***** RECORDS SHOWN

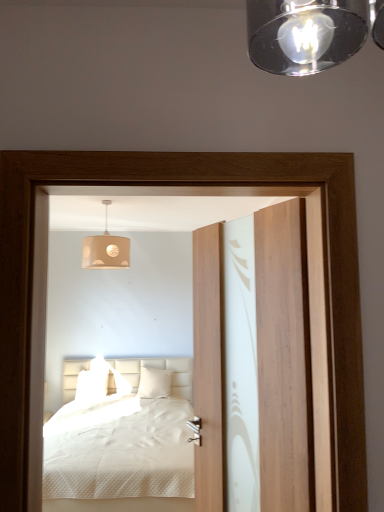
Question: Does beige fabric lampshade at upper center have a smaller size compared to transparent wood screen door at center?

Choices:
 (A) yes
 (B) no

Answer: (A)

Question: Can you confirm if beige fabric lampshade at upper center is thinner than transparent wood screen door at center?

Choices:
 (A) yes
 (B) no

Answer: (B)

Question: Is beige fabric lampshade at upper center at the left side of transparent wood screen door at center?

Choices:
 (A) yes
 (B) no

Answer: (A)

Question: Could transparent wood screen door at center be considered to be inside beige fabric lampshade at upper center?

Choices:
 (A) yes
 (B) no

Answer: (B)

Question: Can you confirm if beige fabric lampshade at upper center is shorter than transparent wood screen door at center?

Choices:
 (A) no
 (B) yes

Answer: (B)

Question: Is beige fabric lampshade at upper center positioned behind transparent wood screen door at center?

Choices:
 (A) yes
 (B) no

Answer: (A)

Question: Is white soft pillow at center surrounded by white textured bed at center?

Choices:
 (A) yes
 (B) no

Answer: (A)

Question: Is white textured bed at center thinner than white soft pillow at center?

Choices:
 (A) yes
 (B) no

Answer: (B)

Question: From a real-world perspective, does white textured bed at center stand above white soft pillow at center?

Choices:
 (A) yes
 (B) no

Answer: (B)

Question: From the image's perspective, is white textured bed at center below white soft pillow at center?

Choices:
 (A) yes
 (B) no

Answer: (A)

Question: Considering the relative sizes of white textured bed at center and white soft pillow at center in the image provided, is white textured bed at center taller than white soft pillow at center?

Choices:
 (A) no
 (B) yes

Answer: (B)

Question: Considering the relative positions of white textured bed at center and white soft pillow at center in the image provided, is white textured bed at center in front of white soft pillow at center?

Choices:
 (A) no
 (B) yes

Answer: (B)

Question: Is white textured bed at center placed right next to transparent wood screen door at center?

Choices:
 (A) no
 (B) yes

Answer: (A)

**********
***** RECORDS SHOWN

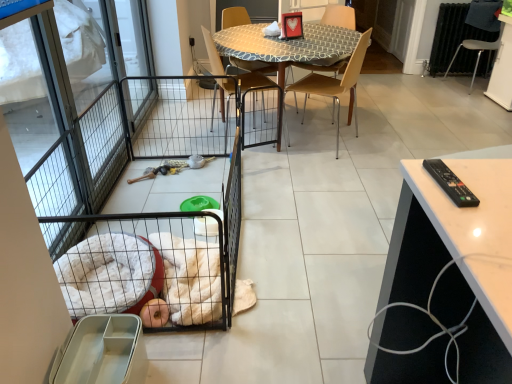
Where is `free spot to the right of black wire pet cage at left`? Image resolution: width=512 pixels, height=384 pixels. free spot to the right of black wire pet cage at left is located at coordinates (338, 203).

**********
***** RECORDS SHOWN

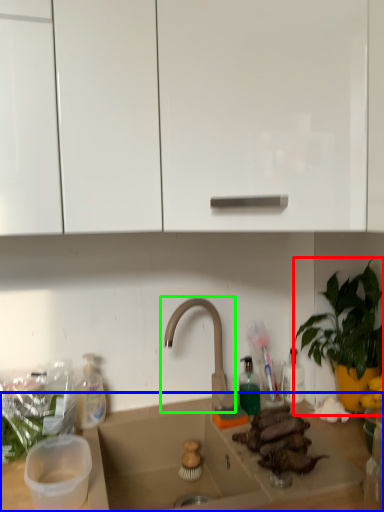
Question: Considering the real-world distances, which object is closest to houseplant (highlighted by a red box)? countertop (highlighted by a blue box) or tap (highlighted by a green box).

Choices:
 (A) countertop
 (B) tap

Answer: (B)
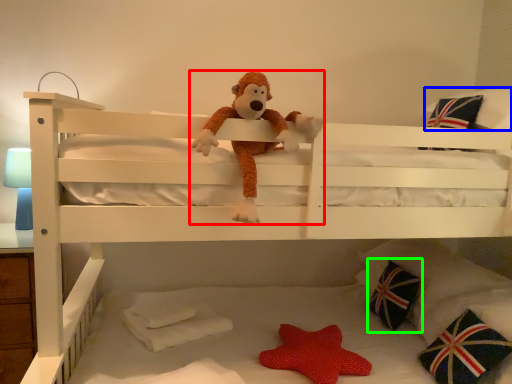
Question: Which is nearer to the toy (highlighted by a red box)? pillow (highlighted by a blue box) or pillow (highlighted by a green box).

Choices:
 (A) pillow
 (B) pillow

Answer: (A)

**********

- _TASK ITEM_
Tally the lines in the records above that contain the string "perspective", matching case exactly. Reply with the number alone.

- _TASK RESULT_
2